(TASK PROMPT): Retype the data below word for word, keeping every line and its order unchanged.
— START EXTRACTED MATERIAL —
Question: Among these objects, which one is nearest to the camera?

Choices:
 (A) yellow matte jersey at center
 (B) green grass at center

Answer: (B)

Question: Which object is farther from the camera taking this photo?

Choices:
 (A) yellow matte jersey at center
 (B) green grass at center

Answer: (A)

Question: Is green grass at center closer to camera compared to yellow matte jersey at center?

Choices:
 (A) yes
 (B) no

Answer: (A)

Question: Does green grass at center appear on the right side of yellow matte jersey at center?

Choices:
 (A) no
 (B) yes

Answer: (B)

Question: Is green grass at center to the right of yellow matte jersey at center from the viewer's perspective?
— END EXTRACTED MATERIAL —
(FINAL RESULT):
Question: Among these objects, which one is nearest to the camera?

Choices:
 (A) yellow matte jersey at center
 (B) green grass at center

Answer: (B)

Question: Which object is farther from the camera taking this photo?

Choices:
 (A) yellow matte jersey at center
 (B) green grass at center

Answer: (A)

Question: Is green grass at center closer to camera compared to yellow matte jersey at center?

Choices:
 (A) yes
 (B) no

Answer: (A)

Question: Does green grass at center appear on the right side of yellow matte jersey at center?

Choices:
 (A) no
 (B) yes

Answer: (B)

Question: Is green grass at center to the right of yellow matte jersey at center from the viewer's perspective?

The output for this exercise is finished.